(AVAILABLE DATA Opens)

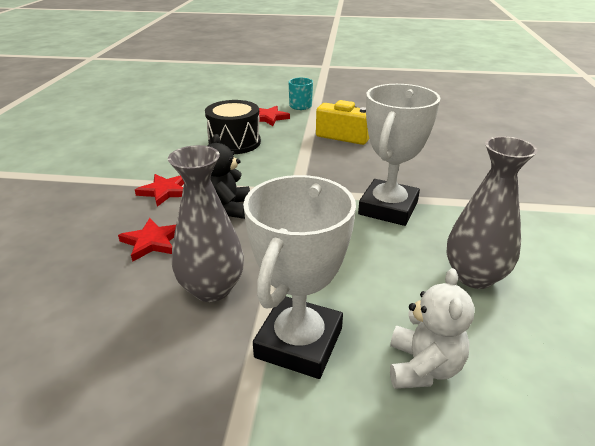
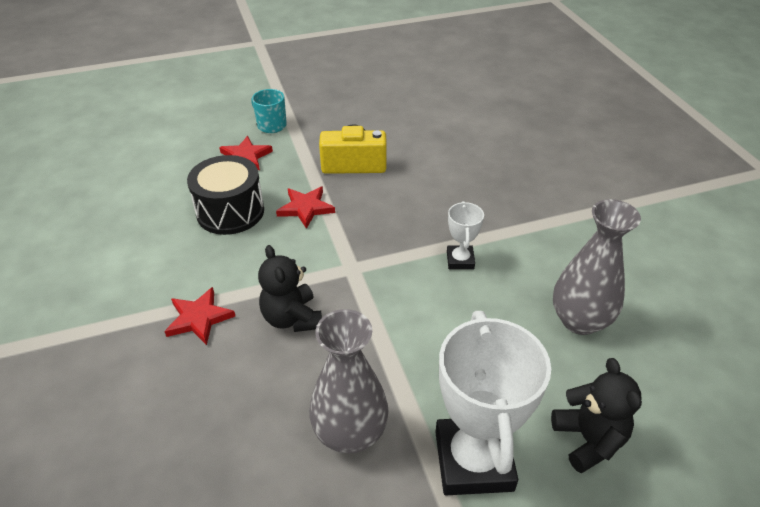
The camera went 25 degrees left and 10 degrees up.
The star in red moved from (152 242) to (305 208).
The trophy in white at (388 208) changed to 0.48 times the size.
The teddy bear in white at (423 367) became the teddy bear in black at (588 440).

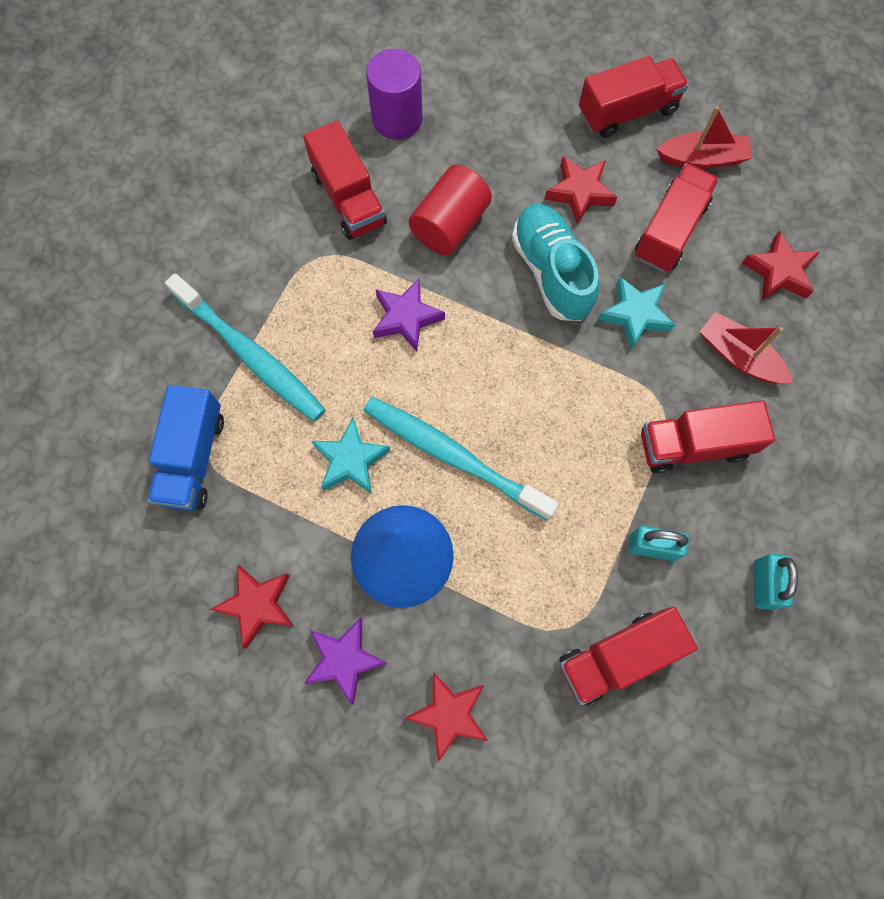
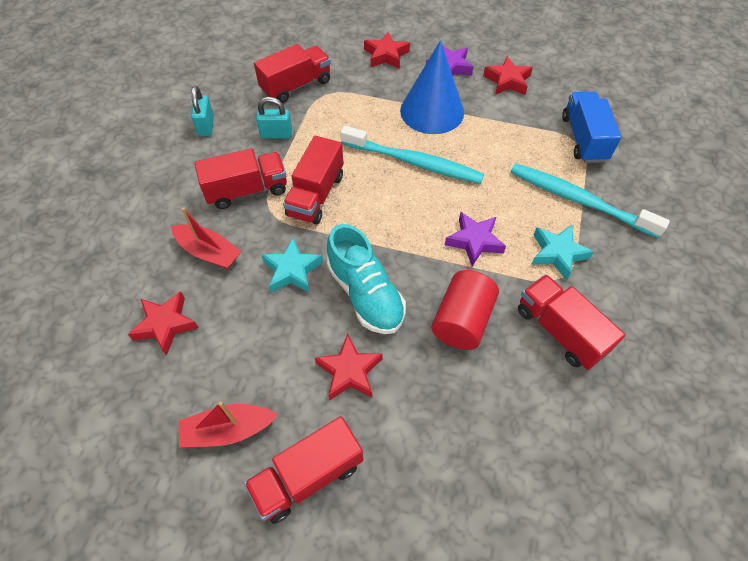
The camera went 170 degrees right and 15 degrees down.
The truck in red moved from (670 230) to (316 195).
The star in turquoise moved from (351 460) to (557 253).
The cylinder in purple at (397 118) disappeared.

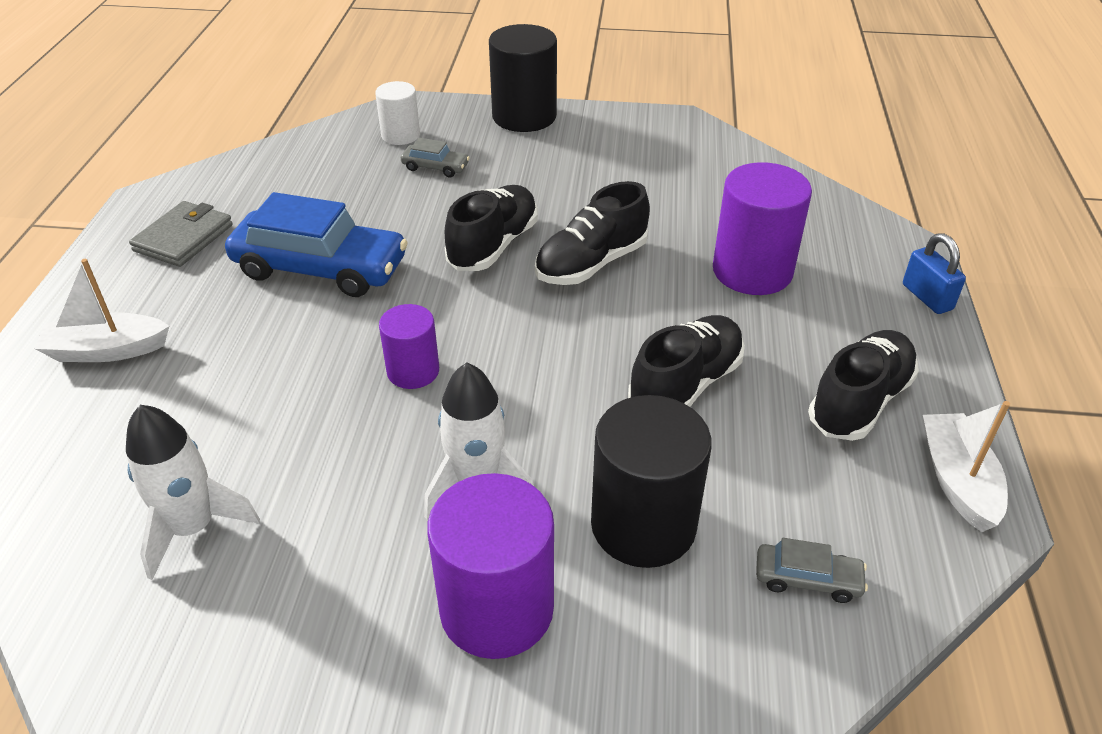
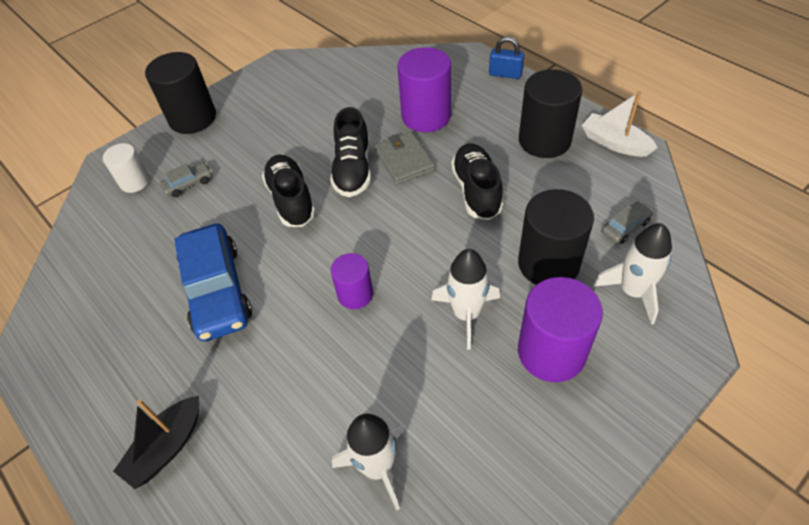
The camera went 45 degrees left and 10 degrees up.
The boat in white at (107 350) became the boat in black at (167 447).
The car in blue at (320 268) turned 105 degrees clockwise.
The wallet in grey moved from (183 238) to (404 161).
The shoe in black at (859 401) was replaced by the cylinder in black at (544 140).
The rocket in white at (632 291) appeared.

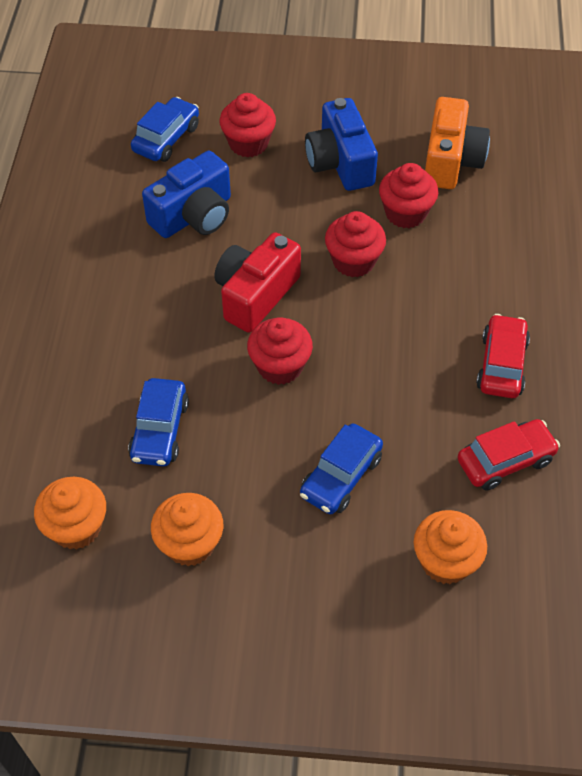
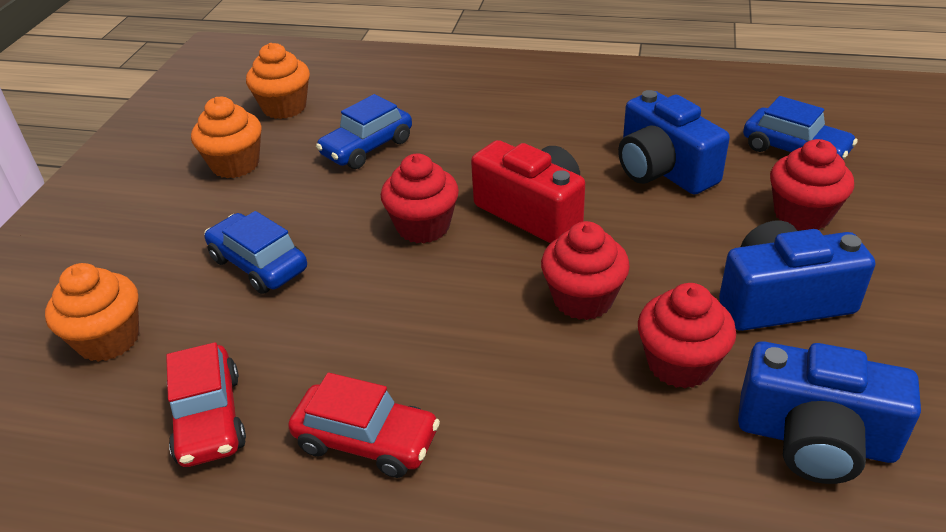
The camera went 100 degrees right and 15 degrees down.
The car in blue at (159 430) turned 60 degrees counterclockwise.
The camera in orange at (451 161) became the camera in blue at (815 439).

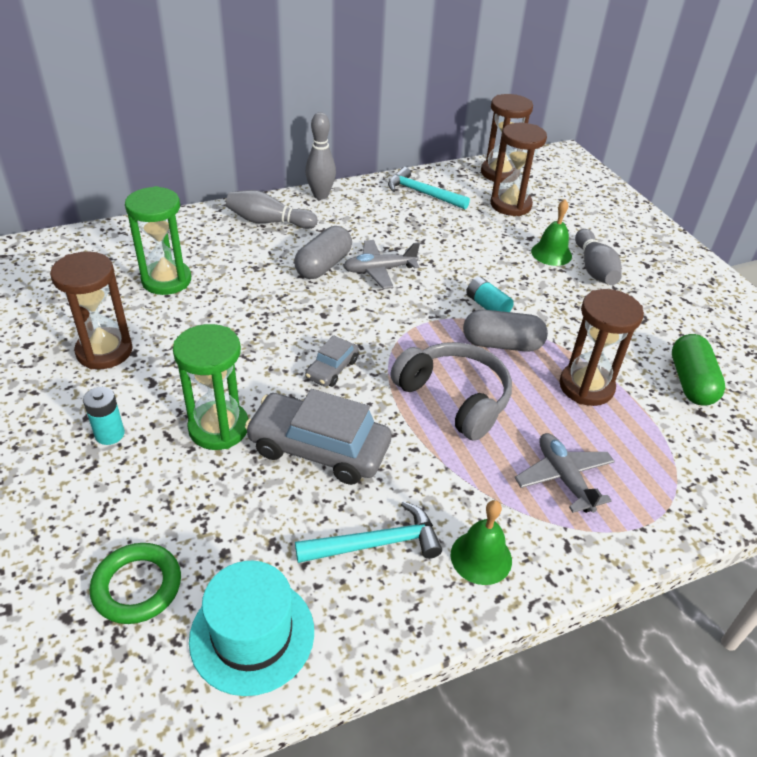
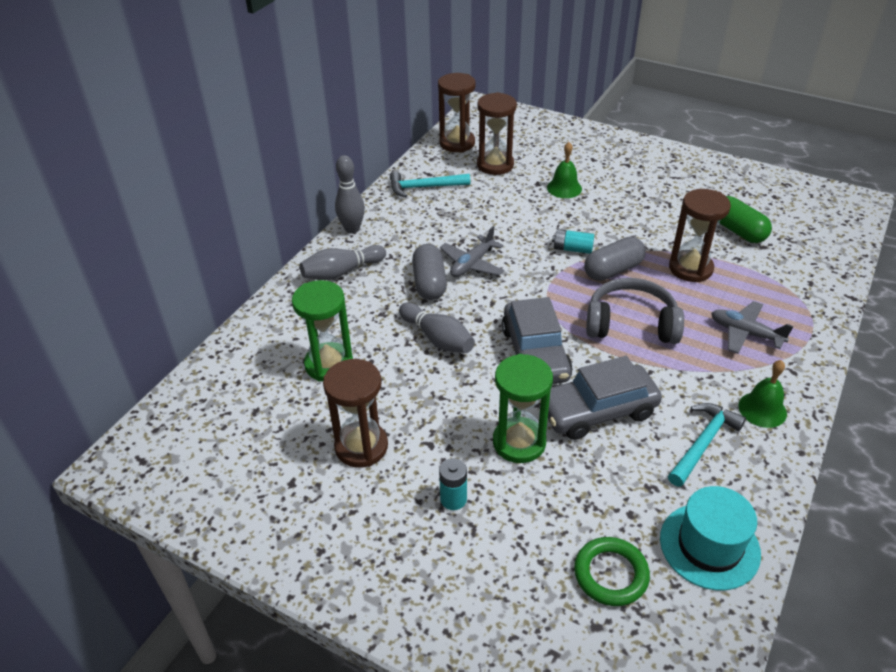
The camera went 35 degrees left and 0 degrees up.
The bowling pin in grey moved from (594 269) to (437 338).
The car in grey at (332 369) changed to 1.96 times the size.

(AVAILABLE DATA Closes)

YOUR TASK.
The answer must be the full listing retyped exactly, with no pictures in it.

SOLUTION.
The camera went 25 degrees left and 10 degrees up.
The star in red moved from (152 242) to (305 208).
The trophy in white at (388 208) changed to 0.48 times the size.
The teddy bear in white at (423 367) became the teddy bear in black at (588 440).

The camera went 170 degrees right and 15 degrees down.
The truck in red moved from (670 230) to (316 195).
The star in turquoise moved from (351 460) to (557 253).
The cylinder in purple at (397 118) disappeared.

The camera went 45 degrees left and 10 degrees up.
The boat in white at (107 350) became the boat in black at (167 447).
The car in blue at (320 268) turned 105 degrees clockwise.
The wallet in grey moved from (183 238) to (404 161).
The shoe in black at (859 401) was replaced by the cylinder in black at (544 140).
The rocket in white at (632 291) appeared.

The camera went 100 degrees right and 15 degrees down.
The car in blue at (159 430) turned 60 degrees counterclockwise.
The camera in orange at (451 161) became the camera in blue at (815 439).

The camera went 35 degrees left and 0 degrees up.
The bowling pin in grey moved from (594 269) to (437 338).
The car in grey at (332 369) changed to 1.96 times the size.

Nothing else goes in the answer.